Recorded information:
....
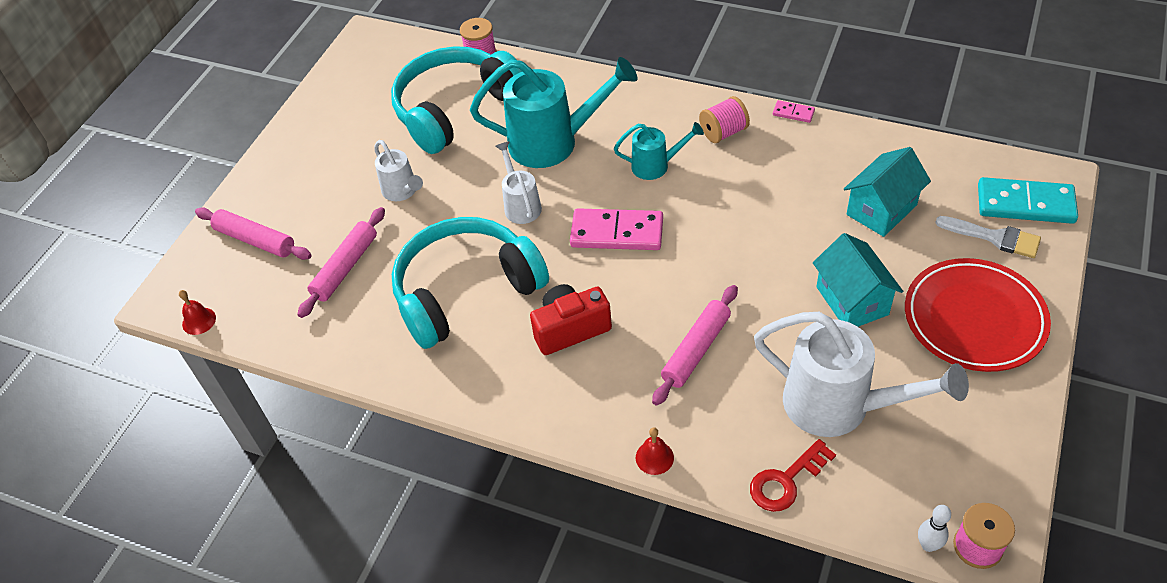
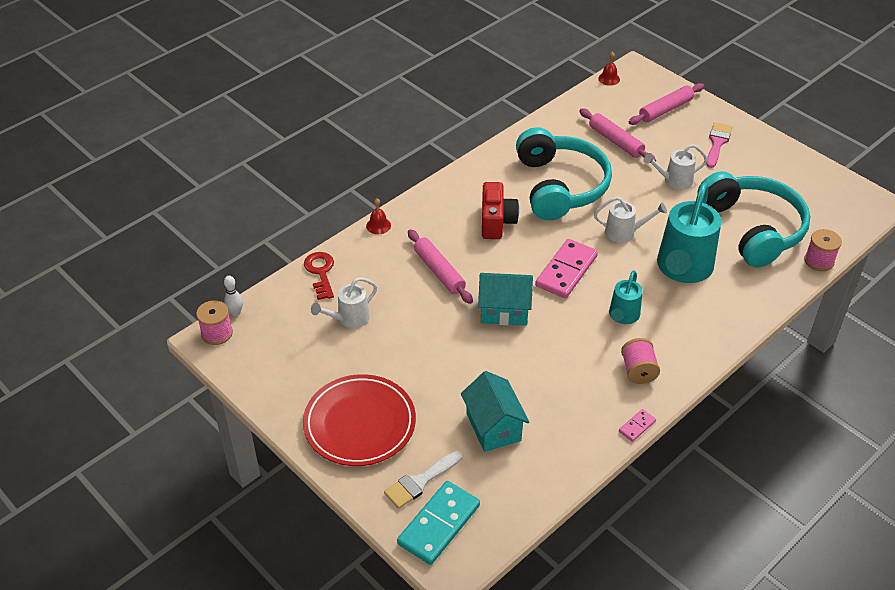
camera: 110 degrees right, 5 degrees down
white watering can [754,312,969,437] -> white watering can [311,277,377,328], size x0.53
turquoise house [813,233,903,327] -> turquoise house moved to [478,273,533,326]
none -> pink brush [706,122,732,168]

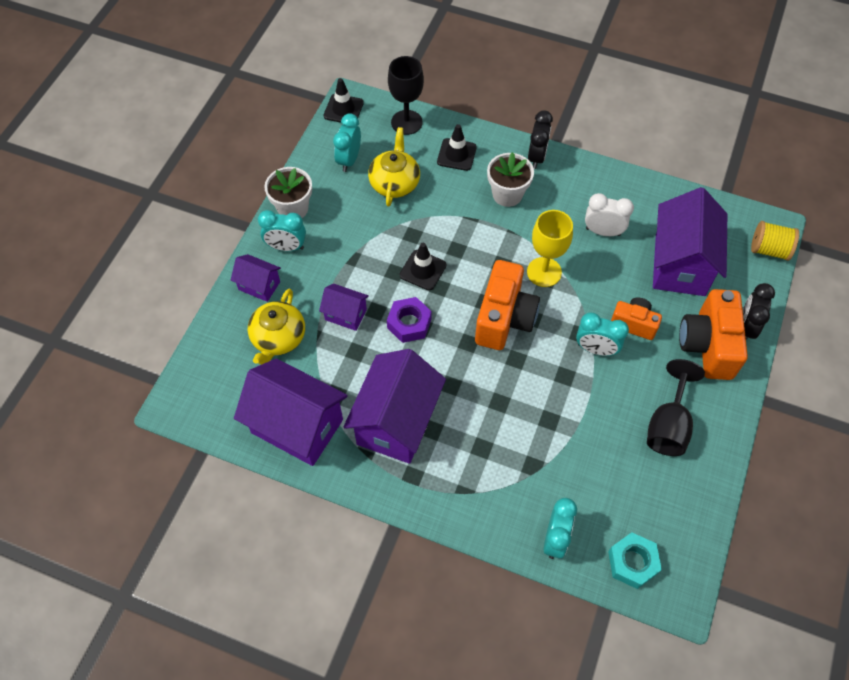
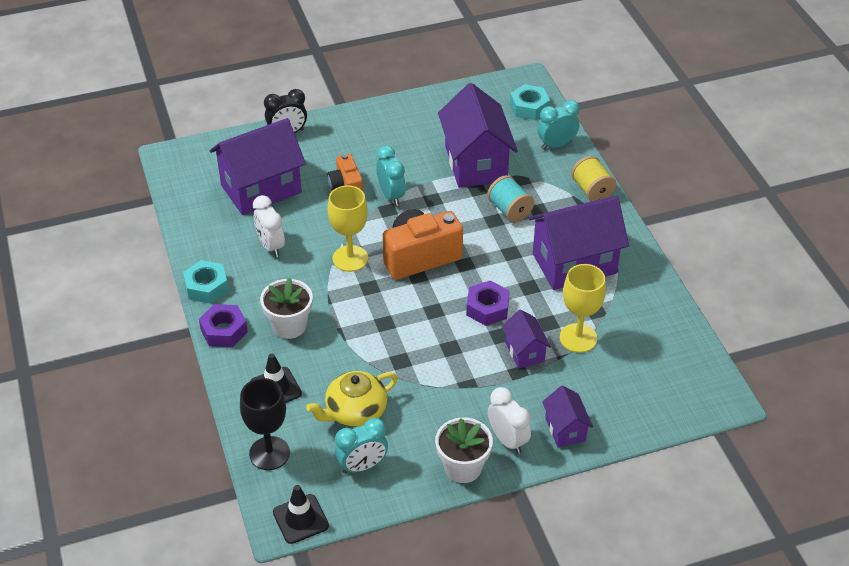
camera: 130 degrees left, 15 degrees down
purple house [234,359,348,466] -> purple house moved to [438,83,518,188]
yellow teapot [248,289,305,365] -> none
turquoise clock [258,210,306,251] -> white clock [488,387,531,454]
black traffic cone [400,243,447,290] -> none
black clock [528,110,553,169] -> purple nut [199,304,248,347]
black goblet [647,359,705,456] -> none
orange camera [679,289,748,380] -> none
yellow spool [751,221,799,261] -> yellow spool moved to [571,156,617,201]
none -> turquoise nut [183,260,229,304]
none -> turquoise spool [487,175,534,222]
none -> yellow goblet [559,264,606,353]

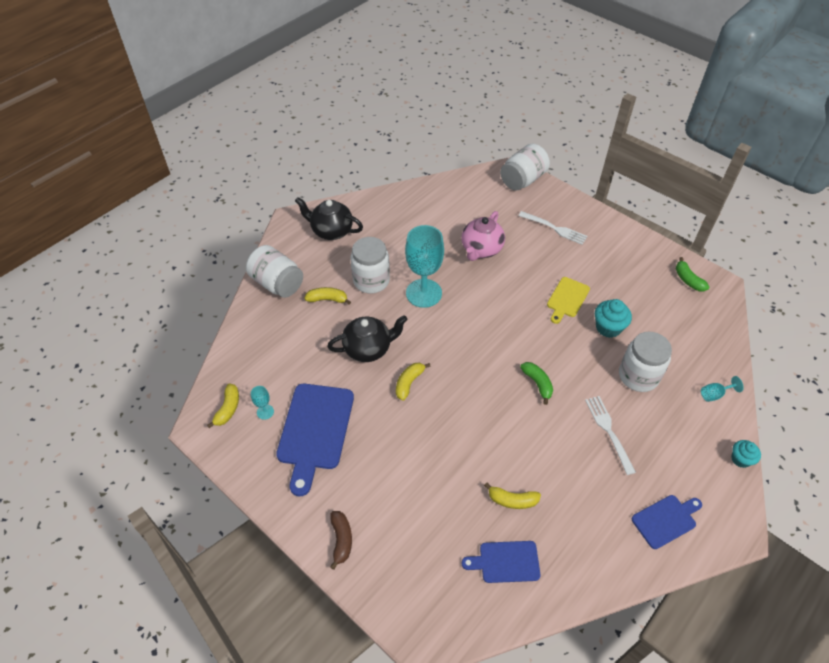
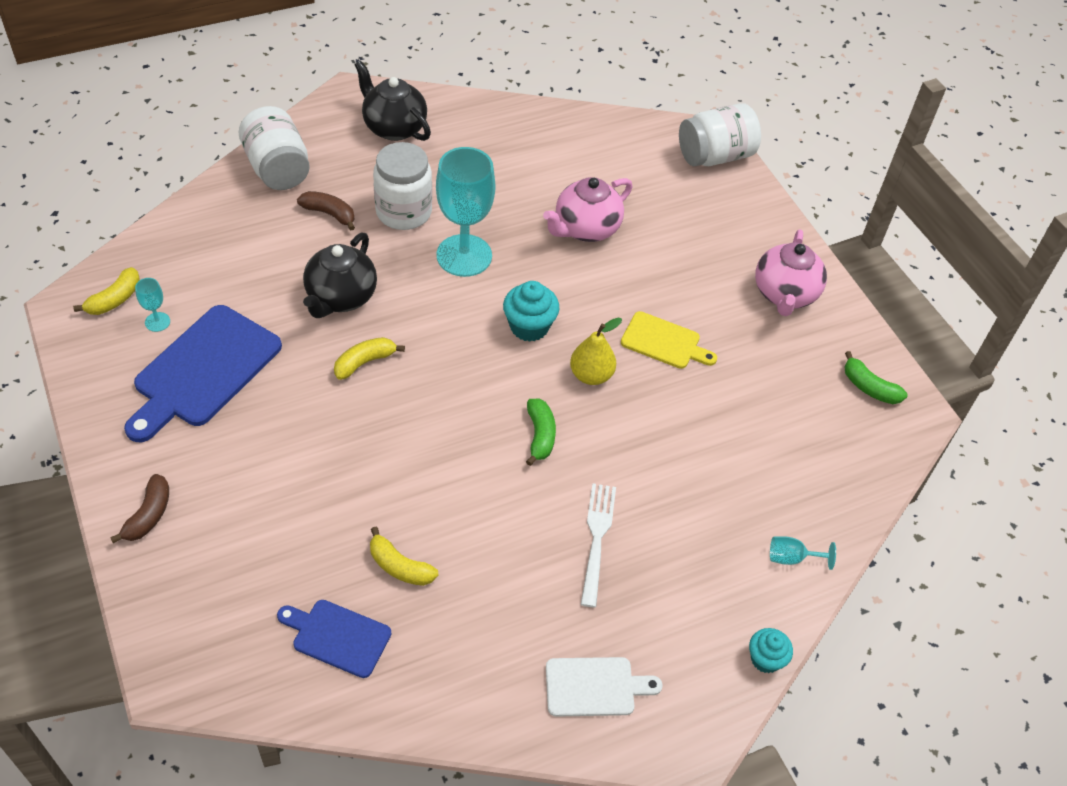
camera: 20 degrees right, 0 degrees up
yellow banana [304,287,351,305] -> brown banana [297,191,355,230]
black teapot [327,315,408,362] -> black teapot turned 105 degrees clockwise [303,232,377,318]
white fork [518,211,588,245] -> none
yellow cutting board [547,277,590,324] -> yellow cutting board turned 120 degrees counterclockwise [621,311,717,369]
turquoise cupcake [595,299,632,338] -> turquoise cupcake moved to [503,281,559,342]
white jar [619,332,672,392] -> none
blue cutting board [632,495,702,549] -> white cutting board [546,657,663,717]
green banana [676,257,709,292] -> green banana turned 45 degrees counterclockwise [845,351,908,404]
none -> yellow pear [570,317,622,385]
none -> pink teapot [755,230,827,316]

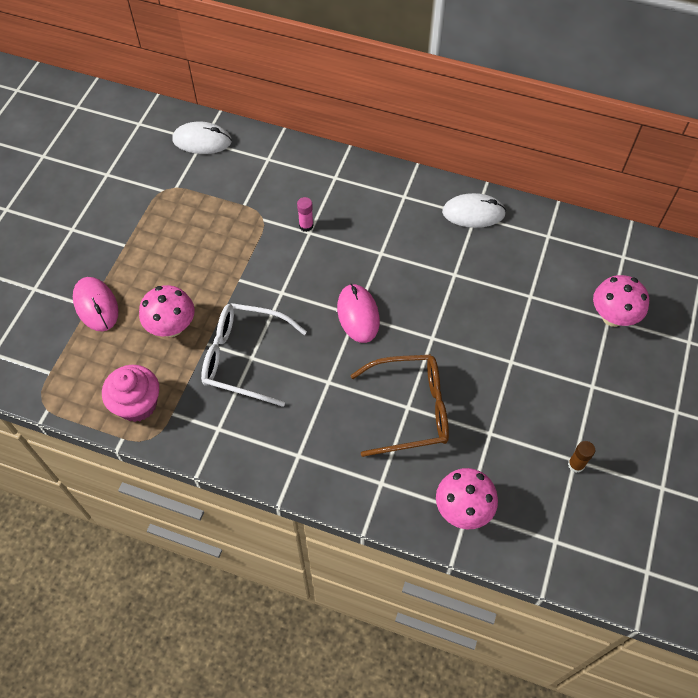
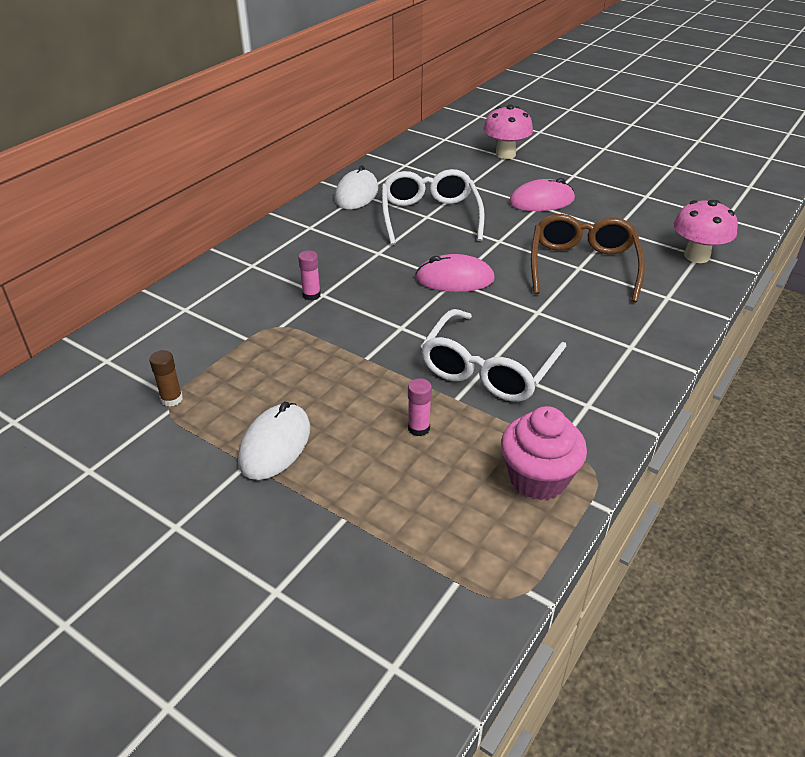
camera: 75 degrees left, 20 degrees down
pink mouse [73,277,118,331] -> pink mouse moved to [509,178,575,211]
pink mushroom [139,285,195,337] -> pink glue stick [408,378,432,436]
white mouse [173,122,232,154] -> white mouse moved to [238,402,310,480]
brown glue stick [568,441,595,473] -> brown glue stick moved to [149,350,183,407]
none -> white glasses [382,169,485,245]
....
Exercise aim:
Your answer must be an exact copy of the records, without the pictures.

Solution below:
camera: 110 degrees right, 5 degrees down
white watering can [754,312,969,437] -> white watering can [311,277,377,328], size x0.53
turquoise house [813,233,903,327] -> turquoise house moved to [478,273,533,326]
none -> pink brush [706,122,732,168]

camera: 130 degrees left, 15 degrees down
purple house [234,359,348,466] -> purple house moved to [438,83,518,188]
yellow teapot [248,289,305,365] -> none
turquoise clock [258,210,306,251] -> white clock [488,387,531,454]
black traffic cone [400,243,447,290] -> none
black clock [528,110,553,169] -> purple nut [199,304,248,347]
black goblet [647,359,705,456] -> none
orange camera [679,289,748,380] -> none
yellow spool [751,221,799,261] -> yellow spool moved to [571,156,617,201]
none -> turquoise nut [183,260,229,304]
none -> turquoise spool [487,175,534,222]
none -> yellow goblet [559,264,606,353]

camera: 20 degrees right, 0 degrees up
yellow banana [304,287,351,305] -> brown banana [297,191,355,230]
black teapot [327,315,408,362] -> black teapot turned 105 degrees clockwise [303,232,377,318]
white fork [518,211,588,245] -> none
yellow cutting board [547,277,590,324] -> yellow cutting board turned 120 degrees counterclockwise [621,311,717,369]
turquoise cupcake [595,299,632,338] -> turquoise cupcake moved to [503,281,559,342]
white jar [619,332,672,392] -> none
blue cutting board [632,495,702,549] -> white cutting board [546,657,663,717]
green banana [676,257,709,292] -> green banana turned 45 degrees counterclockwise [845,351,908,404]
none -> yellow pear [570,317,622,385]
none -> pink teapot [755,230,827,316]

camera: 75 degrees left, 20 degrees down
pink mouse [73,277,118,331] -> pink mouse moved to [509,178,575,211]
pink mushroom [139,285,195,337] -> pink glue stick [408,378,432,436]
white mouse [173,122,232,154] -> white mouse moved to [238,402,310,480]
brown glue stick [568,441,595,473] -> brown glue stick moved to [149,350,183,407]
none -> white glasses [382,169,485,245]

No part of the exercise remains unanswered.